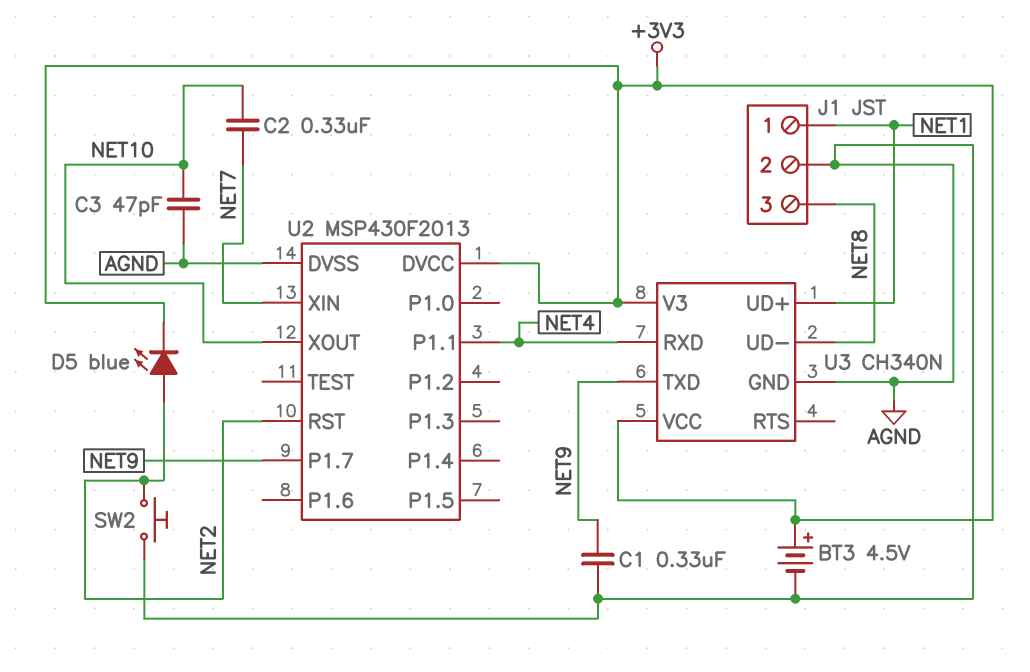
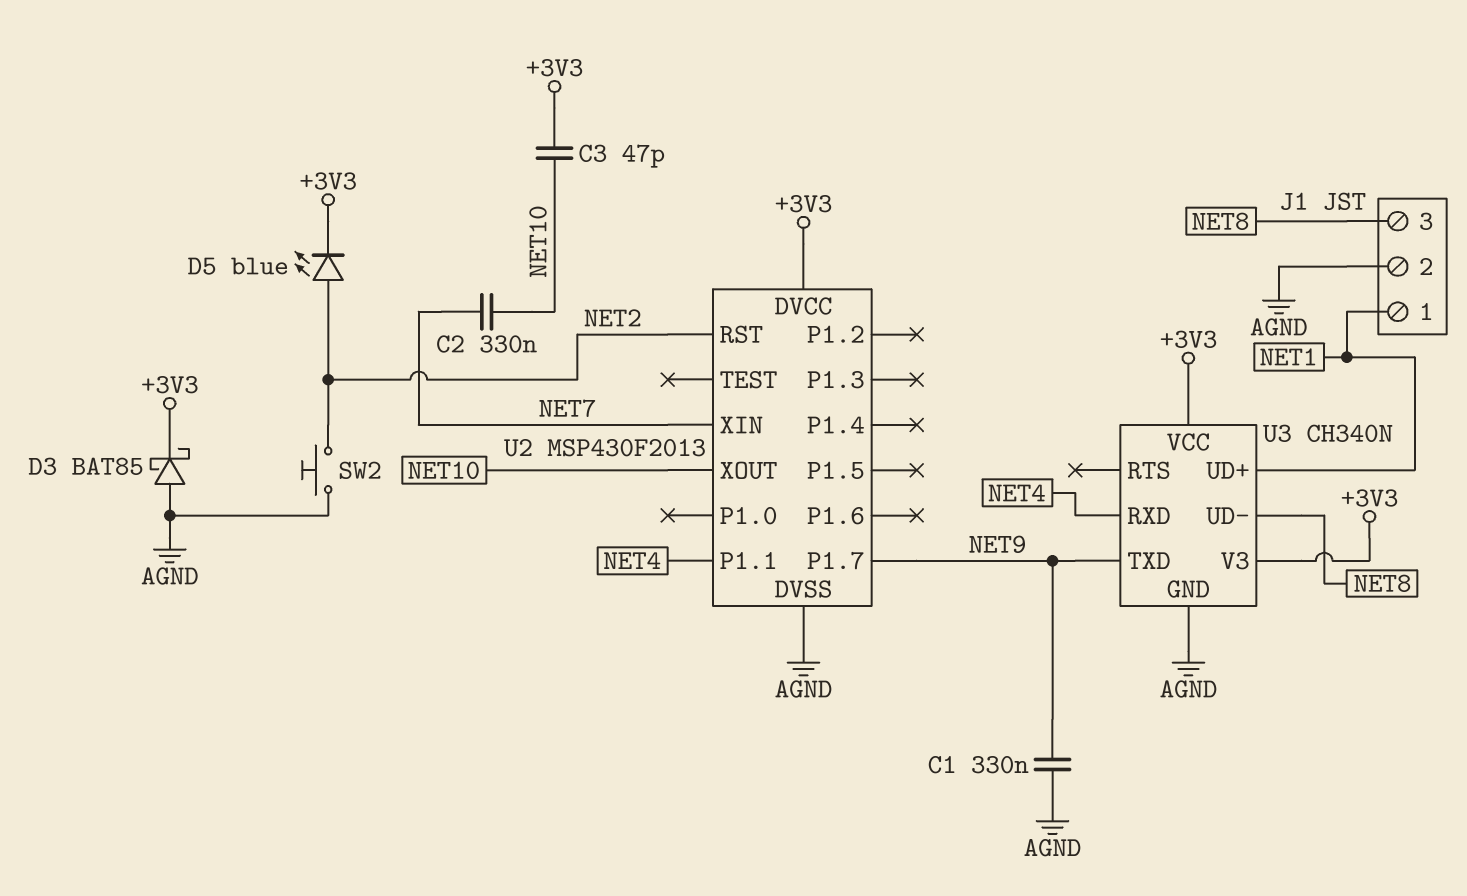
BT3: 4.5V (plus +3V3, minus AGND) -> none
C3: 47pF (AGND, NET10) -> 47pF (+3V3, NET10)
D3: none -> schottky BAT85 (A AGND, K +3V3)

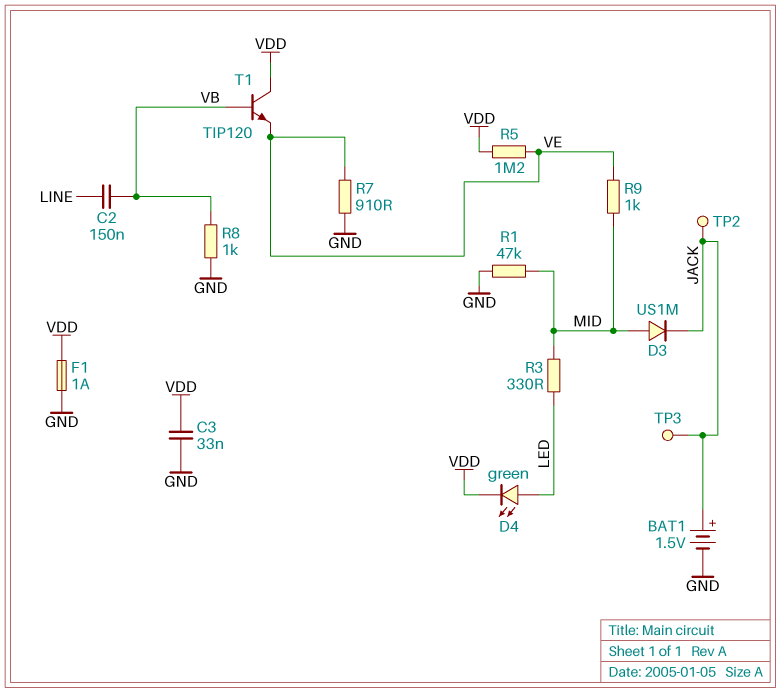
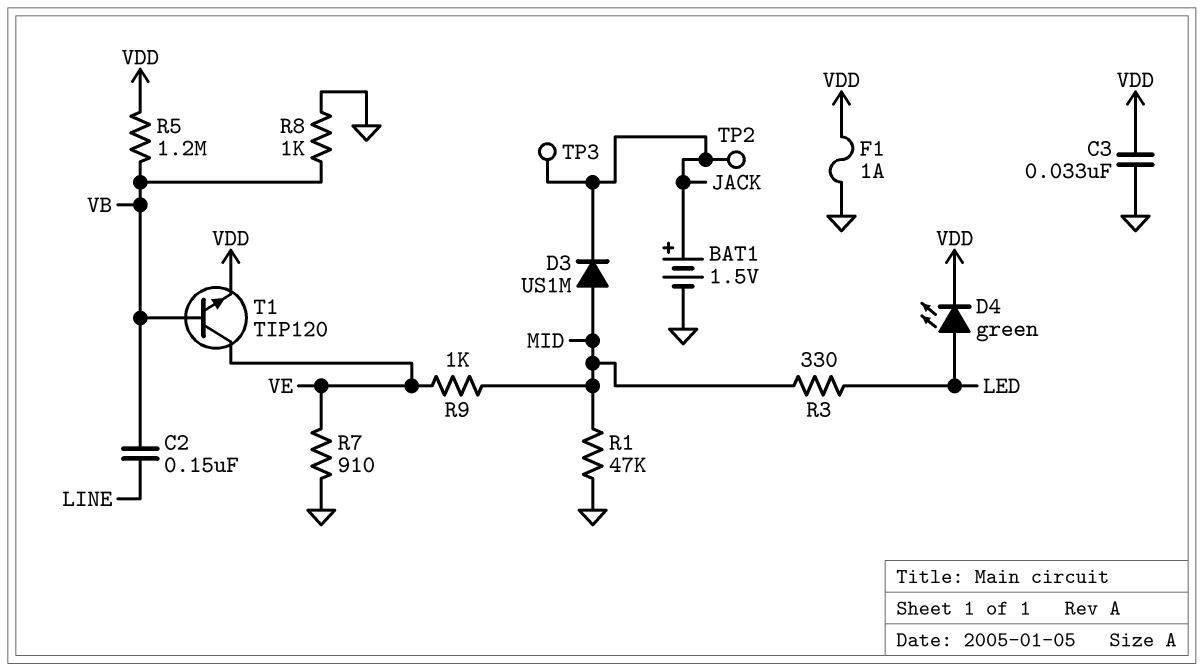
R5: 1.2M (VDD, VE) -> 1.2M (VB, VDD)
T1: NPN TIP120 (B VB, C VDD, E VE) -> NPN TIP120 (B VB, C VE, E VDD)

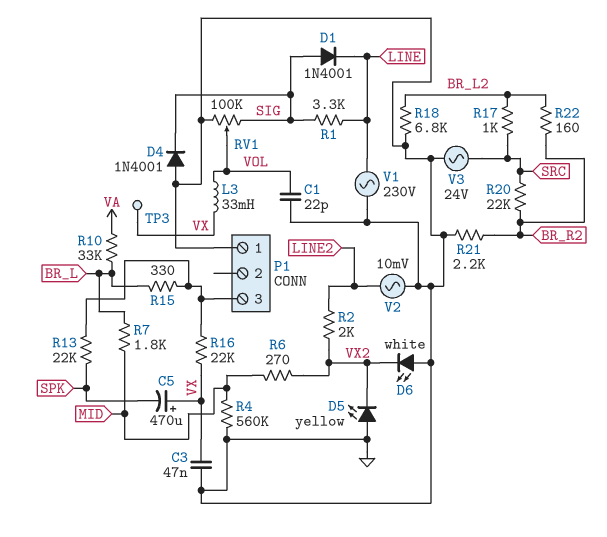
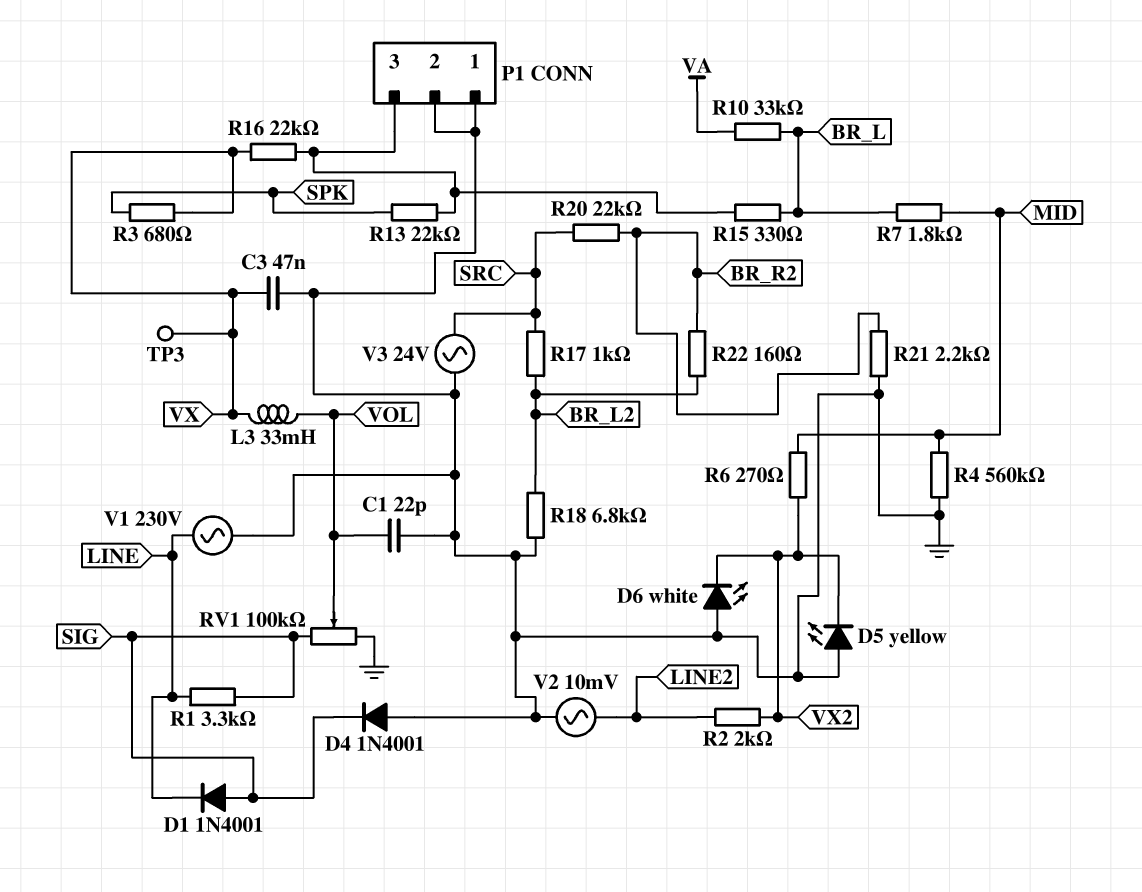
C5: 470uF (plus VX, minus SPK) -> none
P1 pin 2: none -> GND
R3: none -> 680 (SPK, VX)

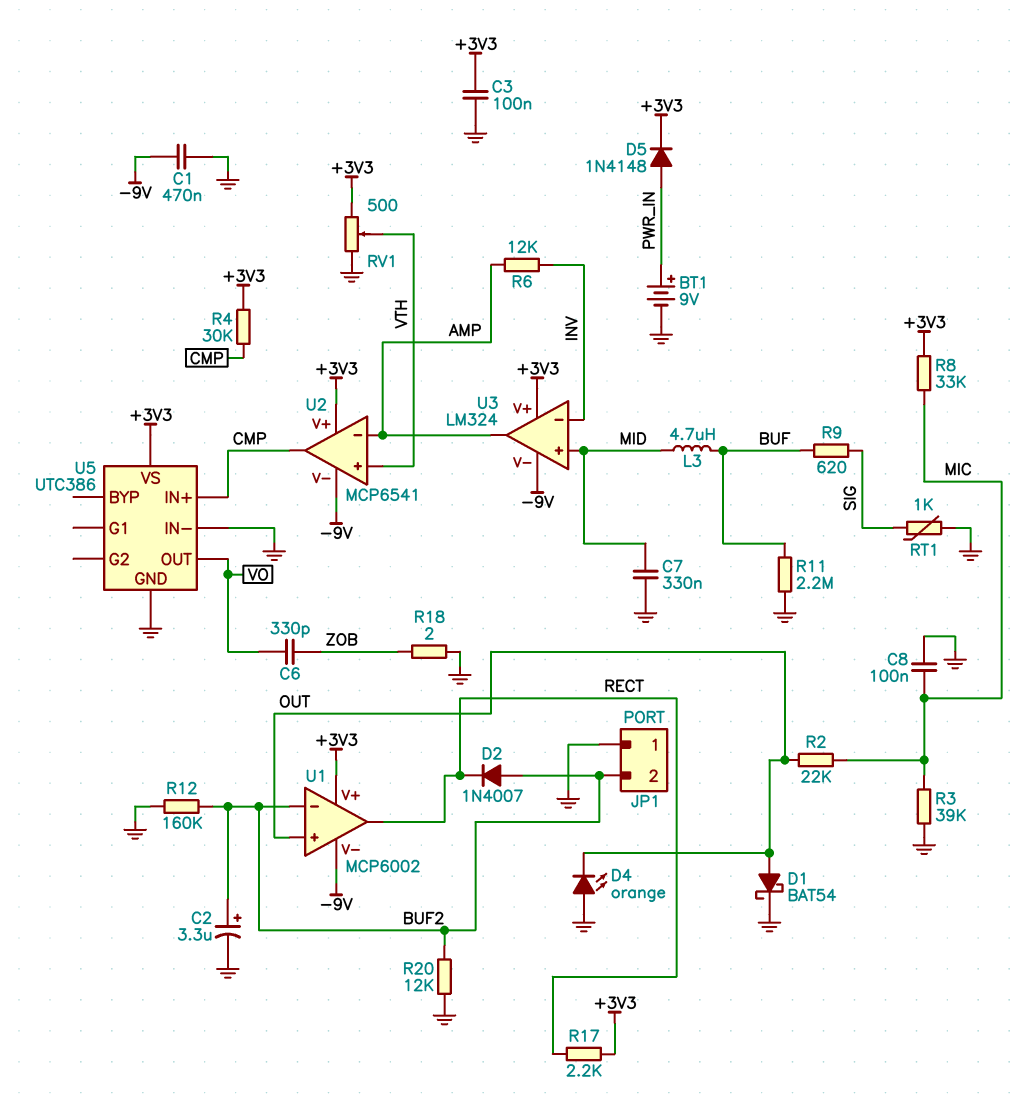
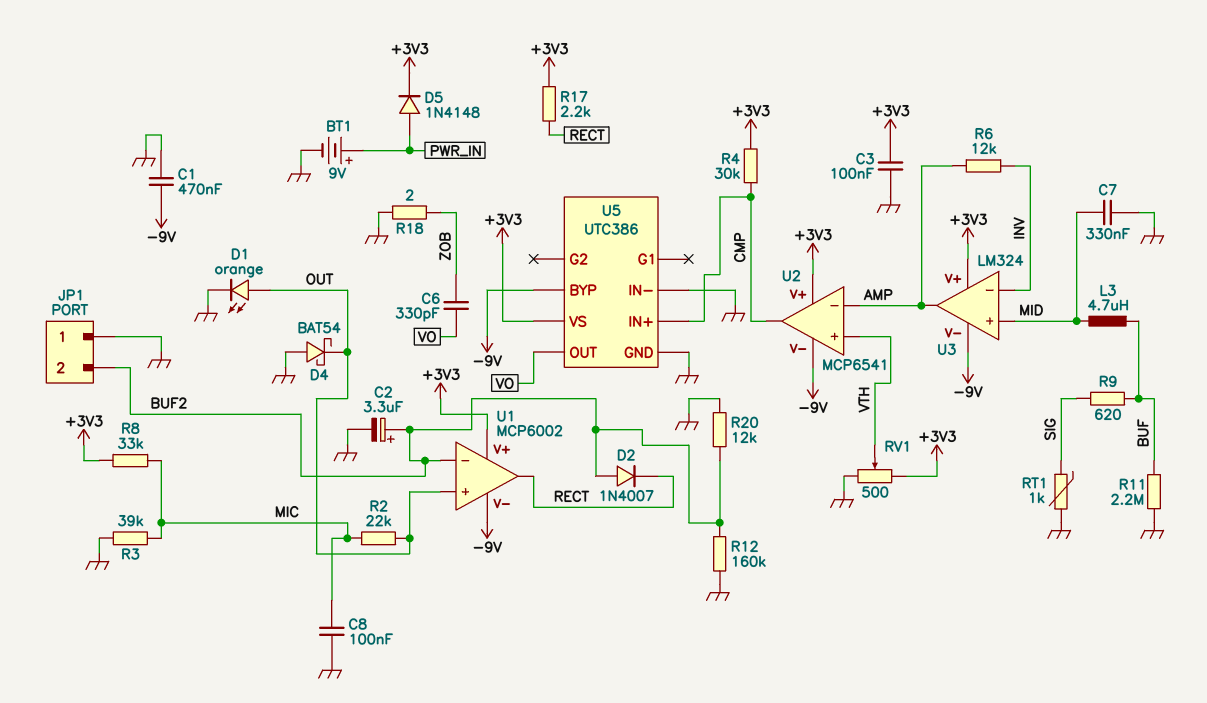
D1: schottky BAT54 (A OUT, K GND) -> LED orange (A OUT, K GND)
D4: LED orange (A GND, K OUT) -> schottky BAT54 (A GND, K OUT)
U5 pin BYP: none -> -9V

[About this exercise] Output only the lines from the one that contains "D1: schottky BAT54" through the final line of the records, exactly as given.

[Finished task]
D1: schottky BAT54 (A OUT, K GND) -> LED orange (A OUT, K GND)
D4: LED orange (A GND, K OUT) -> schottky BAT54 (A GND, K OUT)
U5 pin BYP: none -> -9V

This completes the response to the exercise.